INPUT DATA: Begin

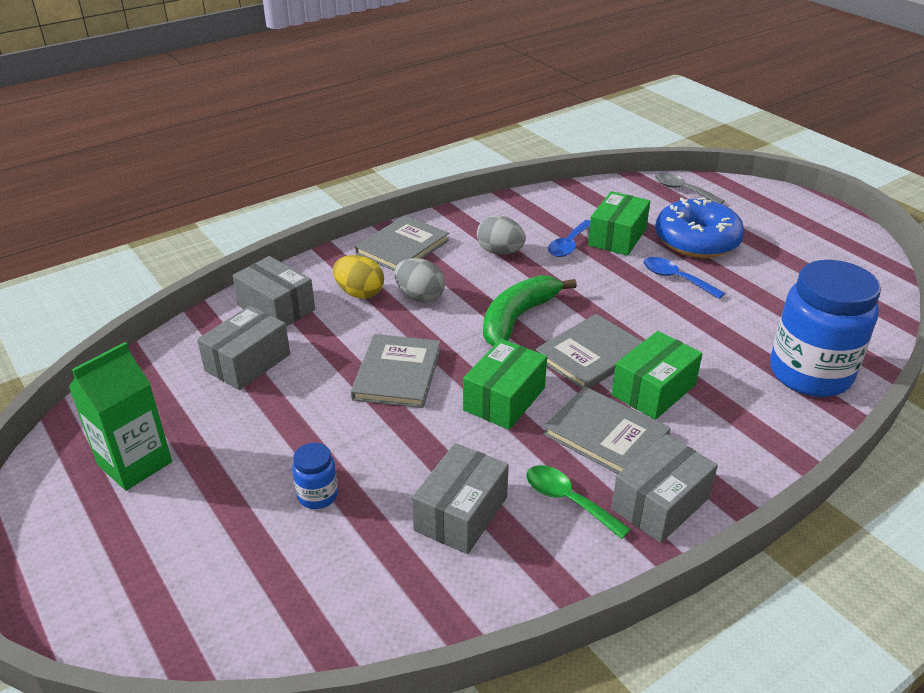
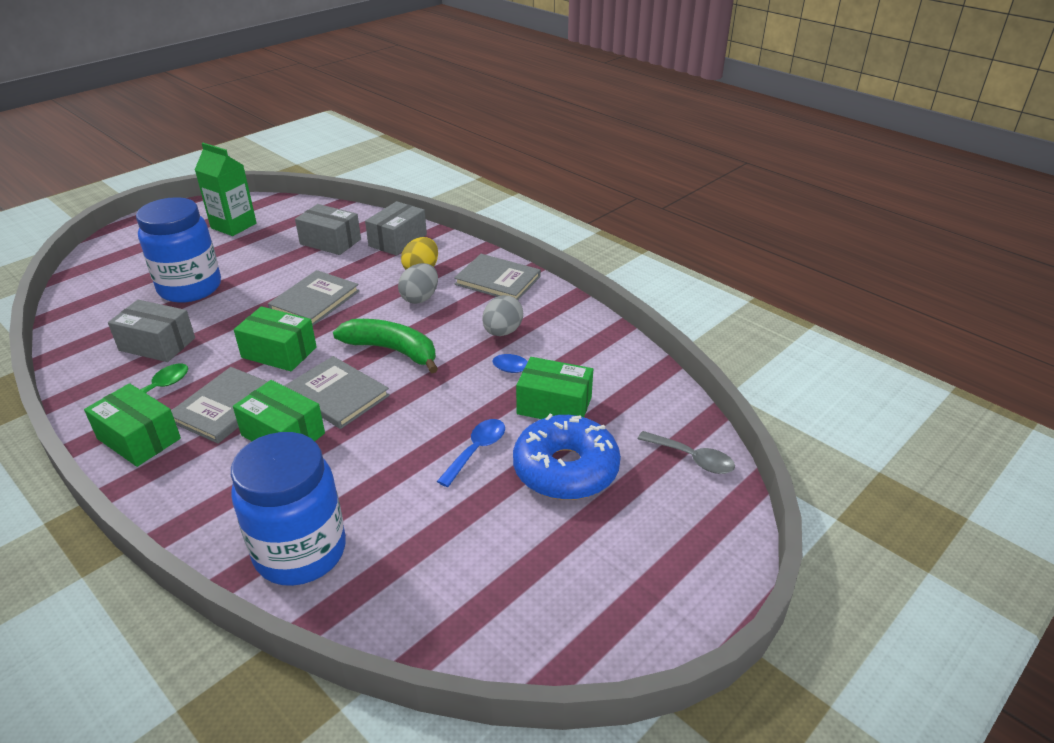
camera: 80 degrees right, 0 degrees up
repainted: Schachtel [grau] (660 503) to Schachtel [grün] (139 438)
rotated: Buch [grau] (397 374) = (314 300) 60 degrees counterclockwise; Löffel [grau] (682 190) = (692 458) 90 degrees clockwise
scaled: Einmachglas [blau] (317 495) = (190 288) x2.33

INPUT DATA: End

**EXERCISE INSTRUCTIONS**
Could you write out, unchanged, the line with "repainted: Schachtel [grau]" and every line after it in the data above?

**EXERCISE OUTPUT**
repainted: Schachtel [grau] (660 503) to Schachtel [grün] (139 438)
rotated: Buch [grau] (397 374) = (314 300) 60 degrees counterclockwise; Löffel [grau] (682 190) = (692 458) 90 degrees clockwise
scaled: Einmachglas [blau] (317 495) = (190 288) x2.33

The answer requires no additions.